[Data records]

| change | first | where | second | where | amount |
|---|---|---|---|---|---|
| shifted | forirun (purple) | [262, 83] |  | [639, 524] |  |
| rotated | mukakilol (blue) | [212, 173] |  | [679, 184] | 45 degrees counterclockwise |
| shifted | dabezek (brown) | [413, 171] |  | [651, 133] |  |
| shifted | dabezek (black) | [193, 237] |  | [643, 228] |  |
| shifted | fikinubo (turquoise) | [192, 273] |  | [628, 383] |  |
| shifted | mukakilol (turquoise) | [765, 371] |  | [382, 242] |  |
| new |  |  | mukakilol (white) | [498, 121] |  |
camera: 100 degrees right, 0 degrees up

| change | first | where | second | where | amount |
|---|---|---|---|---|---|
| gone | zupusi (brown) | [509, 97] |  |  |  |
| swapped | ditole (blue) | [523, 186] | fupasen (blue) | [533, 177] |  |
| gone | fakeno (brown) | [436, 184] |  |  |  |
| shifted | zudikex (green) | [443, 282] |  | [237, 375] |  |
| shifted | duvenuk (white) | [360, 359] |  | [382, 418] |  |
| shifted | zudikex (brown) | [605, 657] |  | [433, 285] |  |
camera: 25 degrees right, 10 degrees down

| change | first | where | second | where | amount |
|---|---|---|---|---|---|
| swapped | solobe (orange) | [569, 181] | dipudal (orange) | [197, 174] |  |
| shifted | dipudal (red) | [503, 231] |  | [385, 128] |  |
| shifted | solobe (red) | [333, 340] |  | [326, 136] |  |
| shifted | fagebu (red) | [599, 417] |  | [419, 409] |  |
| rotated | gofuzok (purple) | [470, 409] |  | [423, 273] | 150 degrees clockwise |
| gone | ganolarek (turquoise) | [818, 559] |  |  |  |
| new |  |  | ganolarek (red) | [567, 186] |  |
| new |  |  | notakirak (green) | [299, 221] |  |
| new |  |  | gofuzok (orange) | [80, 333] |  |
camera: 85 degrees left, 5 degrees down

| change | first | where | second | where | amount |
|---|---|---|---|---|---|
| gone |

Instructions to follow:
The reply should be a precise retyping of all the data.

Answer section:
| change | first | where | second | where | amount |
|---|---|---|---|---|---|
| shifted | forirun (purple) | [262, 83] |  | [639, 524] |  |
| rotated | mukakilol (blue) | [212, 173] |  | [679, 184] | 45 degrees counterclockwise |
| shifted | dabezek (brown) | [413, 171] |  | [651, 133] |  |
| shifted | dabezek (black) | [193, 237] |  | [643, 228] |  |
| shifted | fikinubo (turquoise) | [192, 273] |  | [628, 383] |  |
| shifted | mukakilol (turquoise) | [765, 371] |  | [382, 242] |  |
| new |  |  | mukakilol (white) | [498, 121] |  |
camera: 100 degrees right, 0 degrees up

| change | first | where | second | where | amount |
|---|---|---|---|---|---|
| gone | zupusi (brown) | [509, 97] |  |  |  |
| swapped | ditole (blue) | [523, 186] | fupasen (blue) | [533, 177] |  |
| gone | fakeno (brown) | [436, 184] |  |  |  |
| shifted | zudikex (green) | [443, 282] |  | [237, 375] |  |
| shifted | duvenuk (white) | [360, 359] |  | [382, 418] |  |
| shifted | zudikex (brown) | [605, 657] |  | [433, 285] |  |
camera: 25 degrees right, 10 degrees down

| change | first | where | second | where | amount |
|---|---|---|---|---|---|
| swapped | solobe (orange) | [569, 181] | dipudal (orange) | [197, 174] |  |
| shifted | dipudal (red) | [503, 231] |  | [385, 128] |  |
| shifted | solobe (red) | [333, 340] |  | [326, 136] |  |
| shifted | fagebu (red) | [599, 417] |  | [419, 409] |  |
| rotated | gofuzok (purple) | [470, 409] |  | [423, 273] | 150 degrees clockwise |
| gone | ganolarek (turquoise) | [818, 559] |  |  |  |
| new |  |  | ganolarek (red) | [567, 186] |  |
| new |  |  | notakirak (green) | [299, 221] |  |
| new |  |  | gofuzok (orange) | [80, 333] |  |
camera: 85 degrees left, 5 degrees down

| change | first | where | second | where | amount |
|---|---|---|---|---|---|
| gone |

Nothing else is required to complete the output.